Repeat the records. Match each character exactly.
** Opening Dataset records block **
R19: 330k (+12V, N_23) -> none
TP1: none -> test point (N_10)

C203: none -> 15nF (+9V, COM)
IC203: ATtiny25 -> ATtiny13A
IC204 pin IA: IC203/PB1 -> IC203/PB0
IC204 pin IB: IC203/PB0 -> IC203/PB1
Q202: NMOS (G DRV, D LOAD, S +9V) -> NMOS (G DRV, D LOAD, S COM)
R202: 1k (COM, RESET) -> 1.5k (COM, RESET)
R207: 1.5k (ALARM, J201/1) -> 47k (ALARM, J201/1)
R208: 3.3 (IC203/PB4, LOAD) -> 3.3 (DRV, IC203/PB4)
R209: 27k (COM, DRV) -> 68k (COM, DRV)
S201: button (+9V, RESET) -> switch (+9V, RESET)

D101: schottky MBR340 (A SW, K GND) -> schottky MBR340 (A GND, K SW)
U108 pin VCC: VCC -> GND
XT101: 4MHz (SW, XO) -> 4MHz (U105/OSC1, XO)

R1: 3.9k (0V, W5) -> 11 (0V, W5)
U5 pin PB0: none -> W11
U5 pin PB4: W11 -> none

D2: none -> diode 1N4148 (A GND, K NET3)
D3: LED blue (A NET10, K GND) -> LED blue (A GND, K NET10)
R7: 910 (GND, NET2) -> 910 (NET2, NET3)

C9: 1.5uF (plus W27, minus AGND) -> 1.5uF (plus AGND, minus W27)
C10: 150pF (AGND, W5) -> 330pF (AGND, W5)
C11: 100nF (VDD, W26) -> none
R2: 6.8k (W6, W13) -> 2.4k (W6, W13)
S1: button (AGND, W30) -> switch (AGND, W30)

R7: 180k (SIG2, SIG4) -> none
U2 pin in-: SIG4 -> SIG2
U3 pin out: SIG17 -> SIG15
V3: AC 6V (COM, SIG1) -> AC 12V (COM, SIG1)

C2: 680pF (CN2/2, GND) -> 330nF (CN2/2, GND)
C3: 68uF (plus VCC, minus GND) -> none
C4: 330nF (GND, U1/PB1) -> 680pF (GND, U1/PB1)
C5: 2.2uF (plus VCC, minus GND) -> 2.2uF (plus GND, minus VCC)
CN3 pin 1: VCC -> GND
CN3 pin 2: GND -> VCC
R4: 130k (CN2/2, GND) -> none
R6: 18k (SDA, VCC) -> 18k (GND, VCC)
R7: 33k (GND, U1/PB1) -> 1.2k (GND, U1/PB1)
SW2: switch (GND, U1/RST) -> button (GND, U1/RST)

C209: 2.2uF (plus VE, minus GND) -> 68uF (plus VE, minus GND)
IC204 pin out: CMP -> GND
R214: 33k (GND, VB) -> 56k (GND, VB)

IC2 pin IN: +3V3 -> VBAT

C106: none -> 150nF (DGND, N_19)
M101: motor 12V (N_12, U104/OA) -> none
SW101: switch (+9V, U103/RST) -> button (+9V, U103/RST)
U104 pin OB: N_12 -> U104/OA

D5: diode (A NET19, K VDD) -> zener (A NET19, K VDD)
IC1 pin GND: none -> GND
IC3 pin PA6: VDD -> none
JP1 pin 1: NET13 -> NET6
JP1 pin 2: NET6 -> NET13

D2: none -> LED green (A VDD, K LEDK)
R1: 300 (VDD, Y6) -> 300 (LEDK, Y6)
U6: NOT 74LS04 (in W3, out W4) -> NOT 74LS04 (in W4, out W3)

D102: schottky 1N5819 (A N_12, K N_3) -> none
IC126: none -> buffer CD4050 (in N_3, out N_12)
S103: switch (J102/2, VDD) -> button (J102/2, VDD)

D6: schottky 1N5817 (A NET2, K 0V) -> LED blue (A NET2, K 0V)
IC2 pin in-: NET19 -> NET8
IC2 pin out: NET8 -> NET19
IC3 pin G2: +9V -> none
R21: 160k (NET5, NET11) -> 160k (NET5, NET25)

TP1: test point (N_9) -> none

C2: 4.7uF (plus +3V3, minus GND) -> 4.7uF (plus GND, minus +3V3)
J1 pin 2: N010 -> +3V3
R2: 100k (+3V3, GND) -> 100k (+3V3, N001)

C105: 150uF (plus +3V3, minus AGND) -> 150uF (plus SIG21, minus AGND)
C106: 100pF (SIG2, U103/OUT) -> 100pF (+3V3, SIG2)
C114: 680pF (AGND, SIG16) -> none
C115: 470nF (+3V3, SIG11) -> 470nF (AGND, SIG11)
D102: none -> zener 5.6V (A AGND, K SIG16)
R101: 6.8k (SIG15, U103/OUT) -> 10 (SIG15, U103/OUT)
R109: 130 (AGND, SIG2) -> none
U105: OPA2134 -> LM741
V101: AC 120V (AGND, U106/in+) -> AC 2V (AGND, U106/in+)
** Closing Dataset records block **
◆ Solution to this exercise ◆
R19: 330k (+12V, N_23) -> none
TP1: none -> test point (N_10)

C203: none -> 15nF (+9V, COM)
IC203: ATtiny25 -> ATtiny13A
IC204 pin IA: IC203/PB1 -> IC203/PB0
IC204 pin IB: IC203/PB0 -> IC203/PB1
Q202: NMOS (G DRV, D LOAD, S +9V) -> NMOS (G DRV, D LOAD, S COM)
R202: 1k (COM, RESET) -> 1.5k (COM, RESET)
R207: 1.5k (ALARM, J201/1) -> 47k (ALARM, J201/1)
R208: 3.3 (IC203/PB4, LOAD) -> 3.3 (DRV, IC203/PB4)
R209: 27k (COM, DRV) -> 68k (COM, DRV)
S201: button (+9V, RESET) -> switch (+9V, RESET)

D101: schottky MBR340 (A SW, K GND) -> schottky MBR340 (A GND, K SW)
U108 pin VCC: VCC -> GND
XT101: 4MHz (SW, XO) -> 4MHz (U105/OSC1, XO)

R1: 3.9k (0V, W5) -> 11 (0V, W5)
U5 pin PB0: none -> W11
U5 pin PB4: W11 -> none

D2: none -> diode 1N4148 (A GND, K NET3)
D3: LED blue (A NET10, K GND) -> LED blue (A GND, K NET10)
R7: 910 (GND, NET2) -> 910 (NET2, NET3)

C9: 1.5uF (plus W27, minus AGND) -> 1.5uF (plus AGND, minus W27)
C10: 150pF (AGND, W5) -> 330pF (AGND, W5)
C11: 100nF (VDD, W26) -> none
R2: 6.8k (W6, W13) -> 2.4k (W6, W13)
S1: button (AGND, W30) -> switch (AGND, W30)

R7: 180k (SIG2, SIG4) -> none
U2 pin in-: SIG4 -> SIG2
U3 pin out: SIG17 -> SIG15
V3: AC 6V (COM, SIG1) -> AC 12V (COM, SIG1)

C2: 680pF (CN2/2, GND) -> 330nF (CN2/2, GND)
C3: 68uF (plus VCC, minus GND) -> none
C4: 330nF (GND, U1/PB1) -> 680pF (GND, U1/PB1)
C5: 2.2uF (plus VCC, minus GND) -> 2.2uF (plus GND, minus VCC)
CN3 pin 1: VCC -> GND
CN3 pin 2: GND -> VCC
R4: 130k (CN2/2, GND) -> none
R6: 18k (SDA, VCC) -> 18k (GND, VCC)
R7: 33k (GND, U1/PB1) -> 1.2k (GND, U1/PB1)
SW2: switch (GND, U1/RST) -> button (GND, U1/RST)

C209: 2.2uF (plus VE, minus GND) -> 68uF (plus VE, minus GND)
IC204 pin out: CMP -> GND
R214: 33k (GND, VB) -> 56k (GND, VB)

IC2 pin IN: +3V3 -> VBAT

C106: none -> 150nF (DGND, N_19)
M101: motor 12V (N_12, U104/OA) -> none
SW101: switch (+9V, U103/RST) -> button (+9V, U103/RST)
U104 pin OB: N_12 -> U104/OA

D5: diode (A NET19, K VDD) -> zener (A NET19, K VDD)
IC1 pin GND: none -> GND
IC3 pin PA6: VDD -> none
JP1 pin 1: NET13 -> NET6
JP1 pin 2: NET6 -> NET13

D2: none -> LED green (A VDD, K LEDK)
R1: 300 (VDD, Y6) -> 300 (LEDK, Y6)
U6: NOT 74LS04 (in W3, out W4) -> NOT 74LS04 (in W4, out W3)

D102: schottky 1N5819 (A N_12, K N_3) -> none
IC126: none -> buffer CD4050 (in N_3, out N_12)
S103: switch (J102/2, VDD) -> button (J102/2, VDD)

D6: schottky 1N5817 (A NET2, K 0V) -> LED blue (A NET2, K 0V)
IC2 pin in-: NET19 -> NET8
IC2 pin out: NET8 -> NET19
IC3 pin G2: +9V -> none
R21: 160k (NET5, NET11) -> 160k (NET5, NET25)

TP1: test point (N_9) -> none

C2: 4.7uF (plus +3V3, minus GND) -> 4.7uF (plus GND, minus +3V3)
J1 pin 2: N010 -> +3V3
R2: 100k (+3V3, GND) -> 100k (+3V3, N001)

C105: 150uF (plus +3V3, minus AGND) -> 150uF (plus SIG21, minus AGND)
C106: 100pF (SIG2, U103/OUT) -> 100pF (+3V3, SIG2)
C114: 680pF (AGND, SIG16) -> none
C115: 470nF (+3V3, SIG11) -> 470nF (AGND, SIG11)
D102: none -> zener 5.6V (A AGND, K SIG16)
R101: 6.8k (SIG15, U103/OUT) -> 10 (SIG15, U103/OUT)
R109: 130 (AGND, SIG2) -> none
U105: OPA2134 -> LM741
V101: AC 120V (AGND, U106/in+) -> AC 2V (AGND, U106/in+)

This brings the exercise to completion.